§ **Exercise**
From the listing below, set down exactly the lines between the one holding "pink brick B1" and the one holding "pink brick G9", inclusive. No other line is wanted.

§ **Excerpted records**
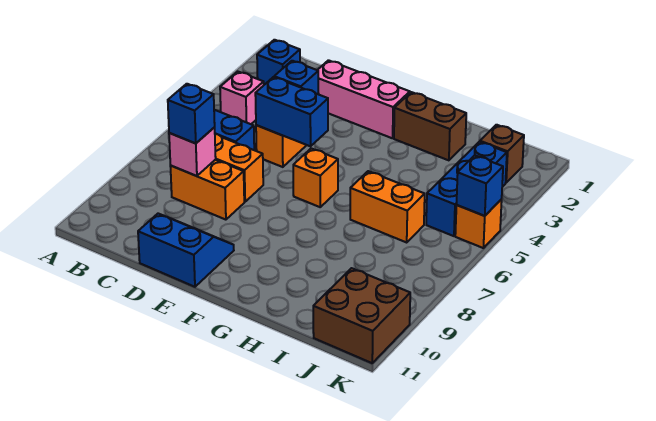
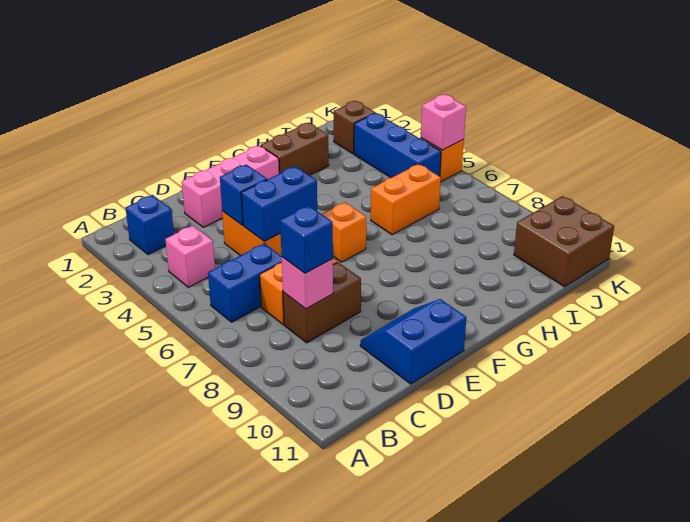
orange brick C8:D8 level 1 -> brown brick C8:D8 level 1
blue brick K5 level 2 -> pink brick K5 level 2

==

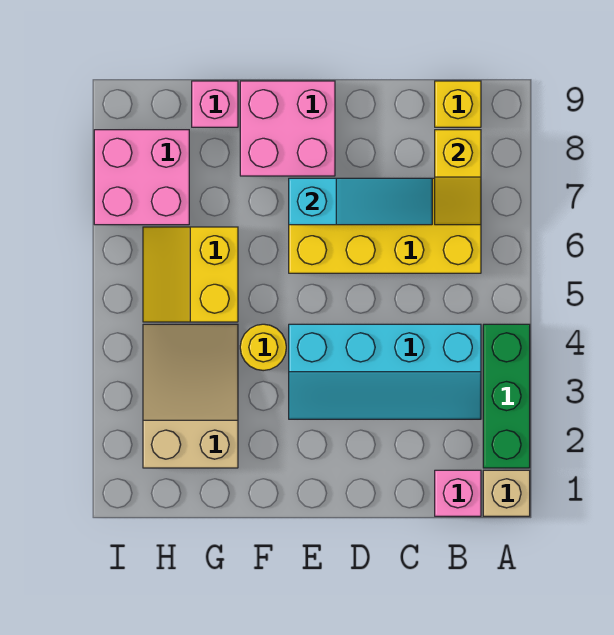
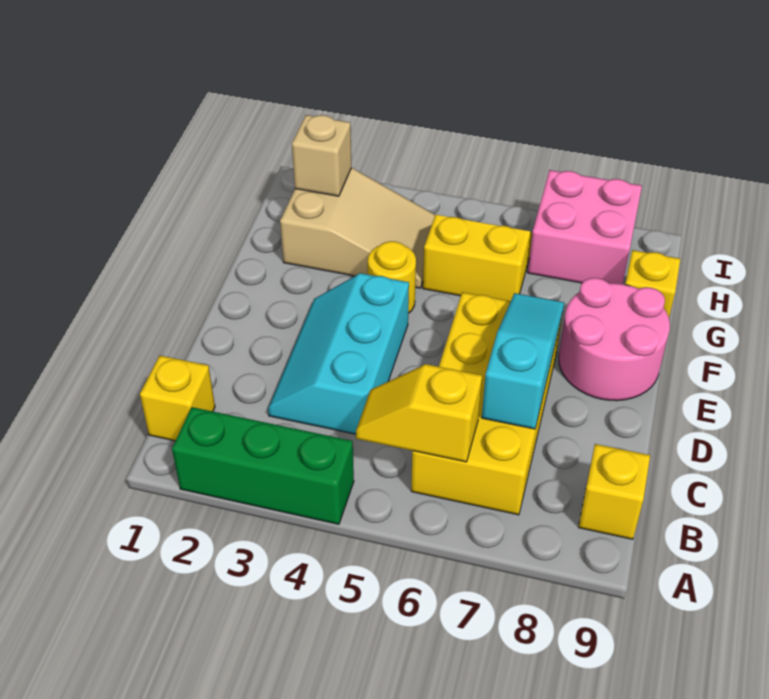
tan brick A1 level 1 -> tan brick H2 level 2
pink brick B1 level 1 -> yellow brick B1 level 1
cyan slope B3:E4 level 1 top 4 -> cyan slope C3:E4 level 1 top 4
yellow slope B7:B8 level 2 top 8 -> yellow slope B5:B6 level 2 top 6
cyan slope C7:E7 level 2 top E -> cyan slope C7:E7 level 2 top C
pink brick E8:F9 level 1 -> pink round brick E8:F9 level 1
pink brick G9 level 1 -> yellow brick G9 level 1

§ **Your solution**
pink brick B1 level 1 -> yellow brick B1 level 1
cyan slope B3:E4 level 1 top 4 -> cyan slope C3:E4 level 1 top 4
yellow slope B7:B8 level 2 top 8 -> yellow slope B5:B6 level 2 top 6
cyan slope C7:E7 level 2 top E -> cyan slope C7:E7 level 2 top C
pink brick E8:F9 level 1 -> pink round brick E8:F9 level 1
pink brick G9 level 1 -> yellow brick G9 level 1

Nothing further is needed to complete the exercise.